- **Records**:
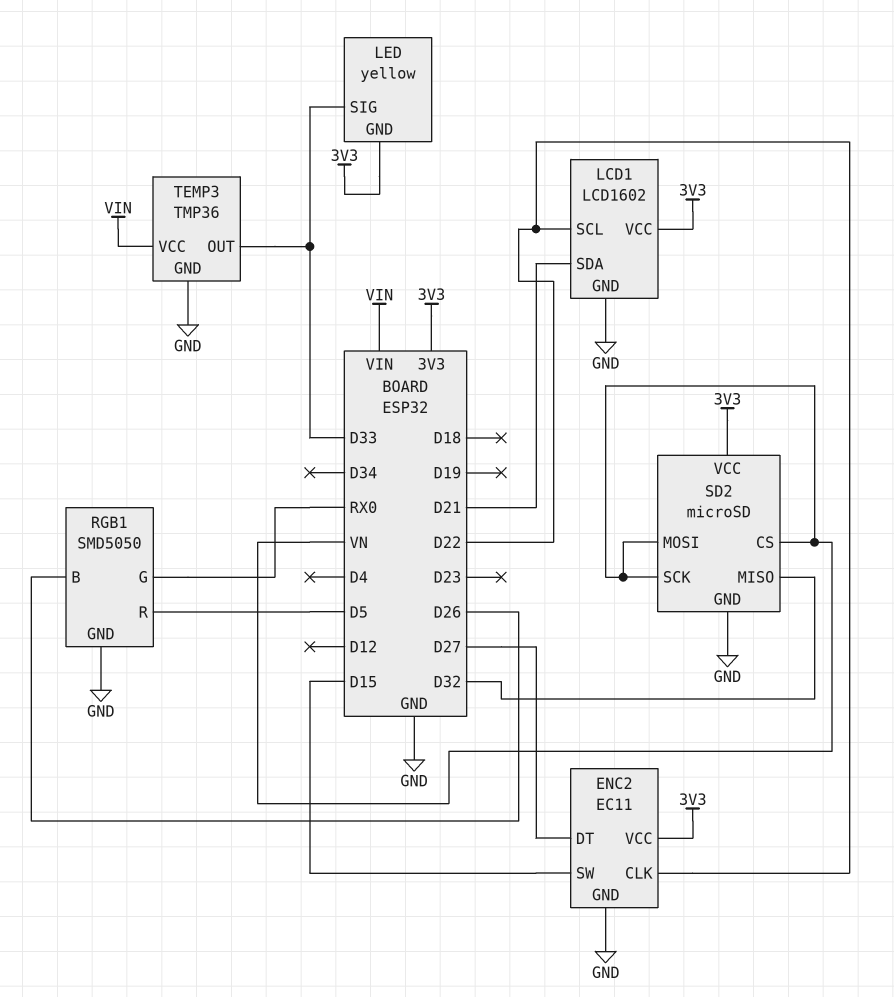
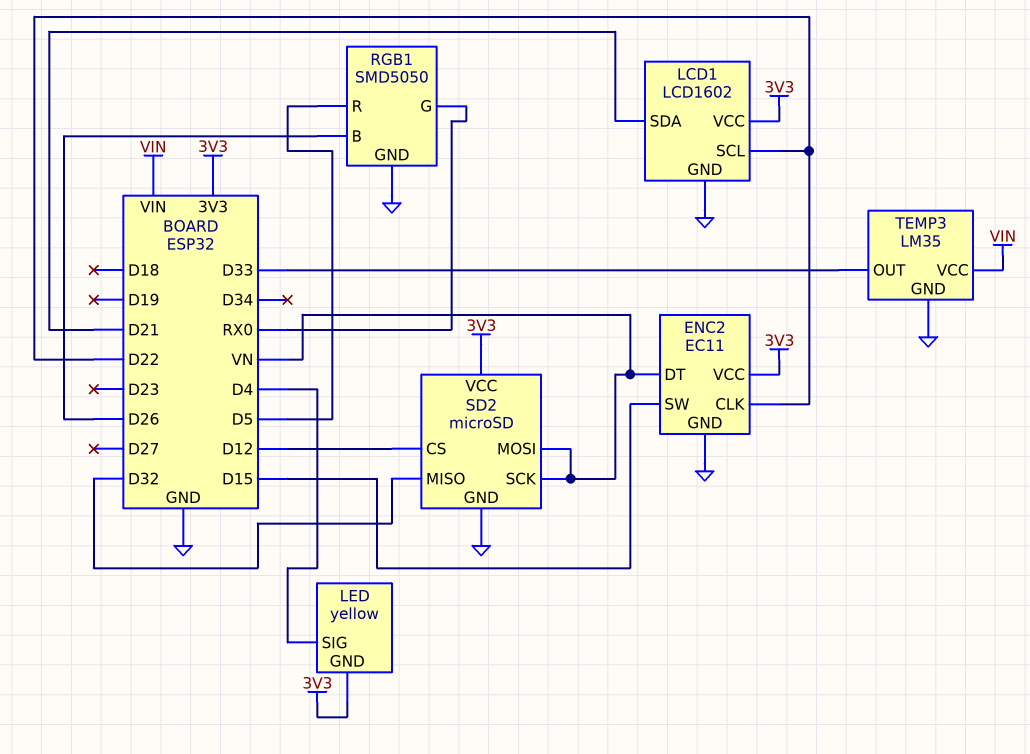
ENC2 pin DT: D27 -> VN
LED pin SIG: D33 -> D4
SD2 pin CS: VN -> D12
TEMP3: TMP36 -> LM35

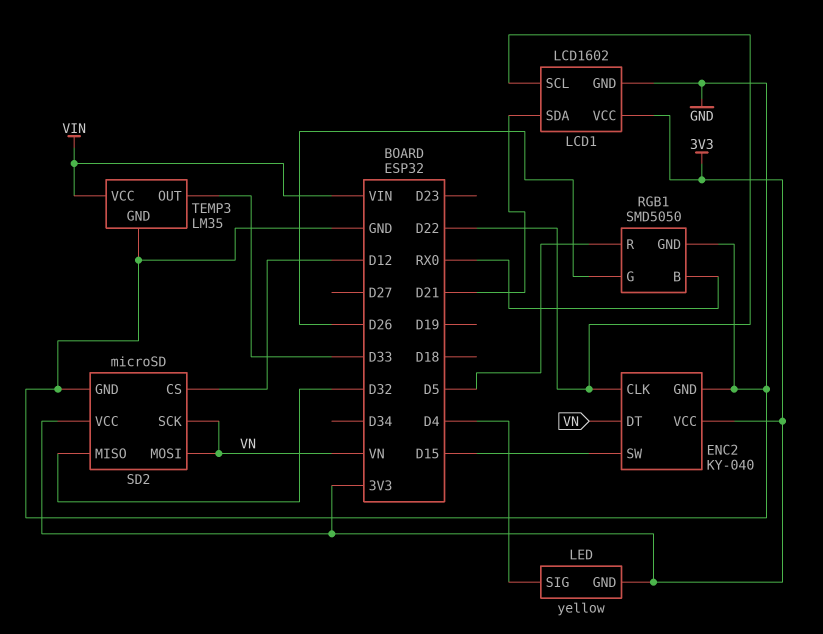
ENC2: EC11 -> KY-040
RGB1 pin B: D26 -> RX0
RGB1 pin G: RX0 -> D26

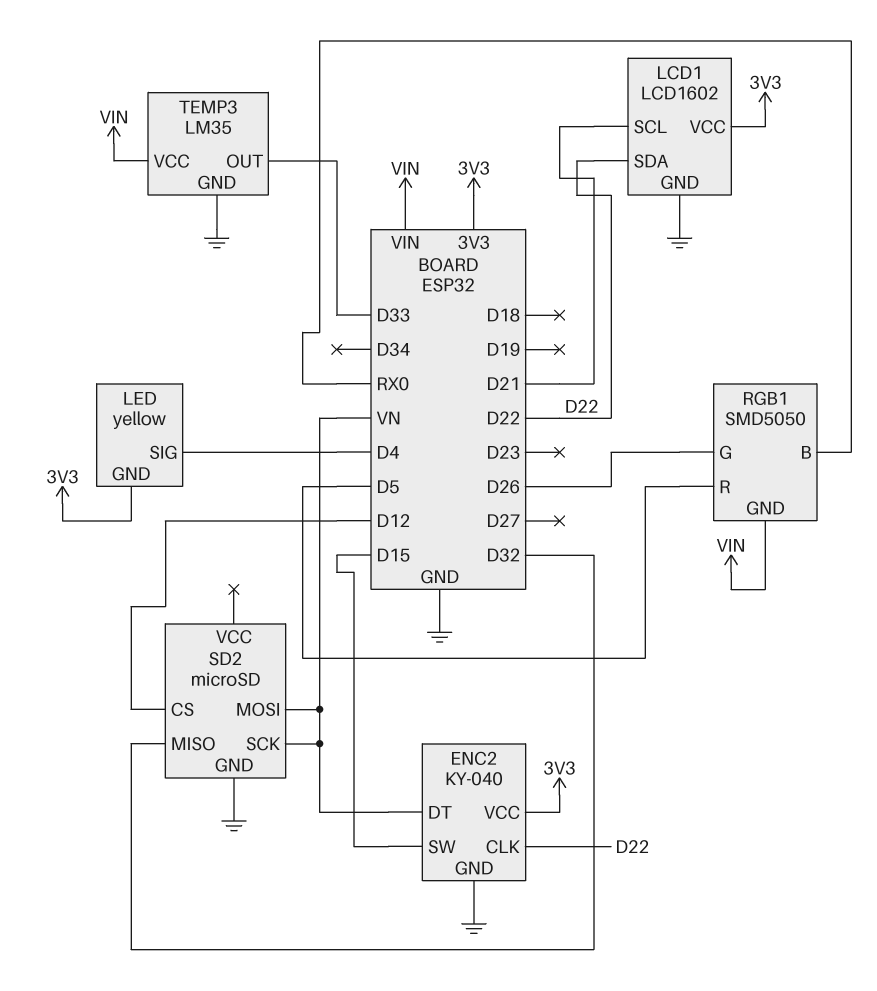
LCD1 pin SCL: D22 -> D21
LCD1 pin SDA: D21 -> D22
RGB1 pin GND: GND -> VIN
SD2 pin VCC: 3V3 -> none

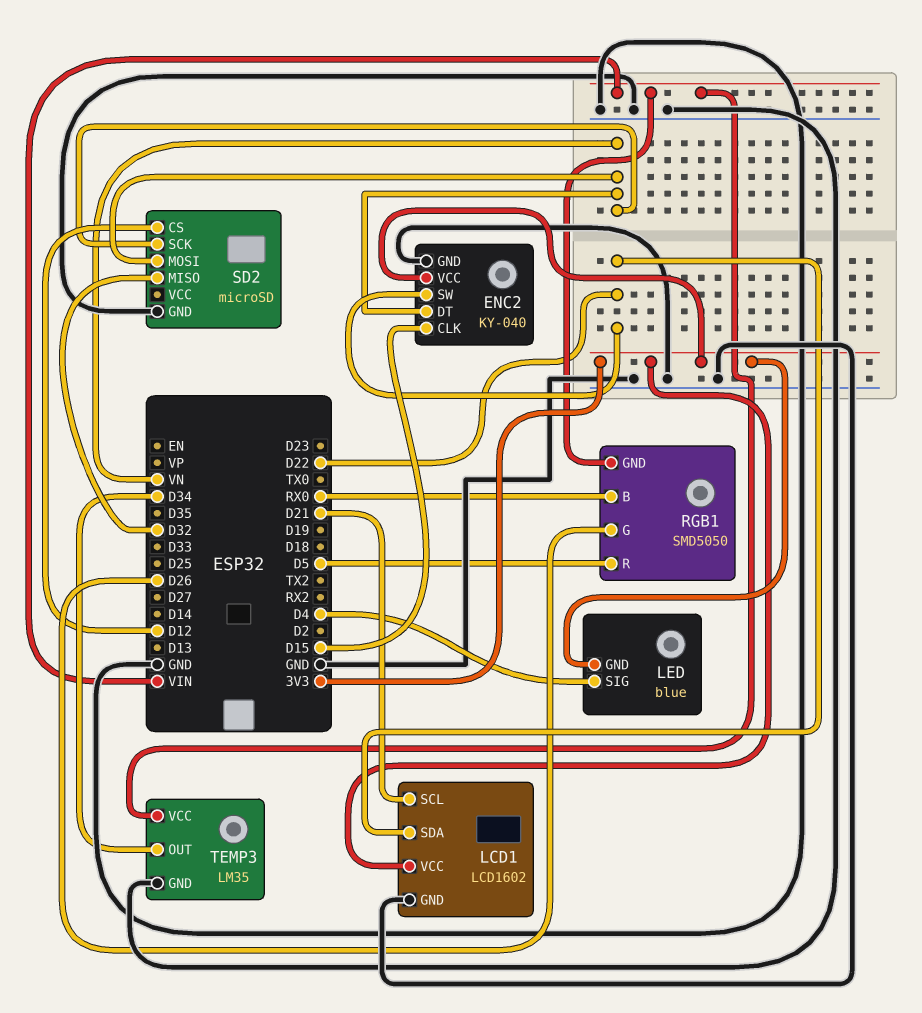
ENC2 pin CLK: D22 -> D15
ENC2 pin SW: D15 -> D22
LED: yellow -> blue
TEMP3 pin OUT: D33 -> D34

- **Task statement**: Please set down every record exactly as it appears, leaving out the pictures.

- **Answer to this problem**:
ENC2 pin DT: D27 -> VN
LED pin SIG: D33 -> D4
SD2 pin CS: VN -> D12
TEMP3: TMP36 -> LM35

ENC2: EC11 -> KY-040
RGB1 pin B: D26 -> RX0
RGB1 pin G: RX0 -> D26

LCD1 pin SCL: D22 -> D21
LCD1 pin SDA: D21 -> D22
RGB1 pin GND: GND -> VIN
SD2 pin VCC: 3V3 -> none

ENC2 pin CLK: D22 -> D15
ENC2 pin SW: D15 -> D22
LED: yellow -> blue
TEMP3 pin OUT: D33 -> D34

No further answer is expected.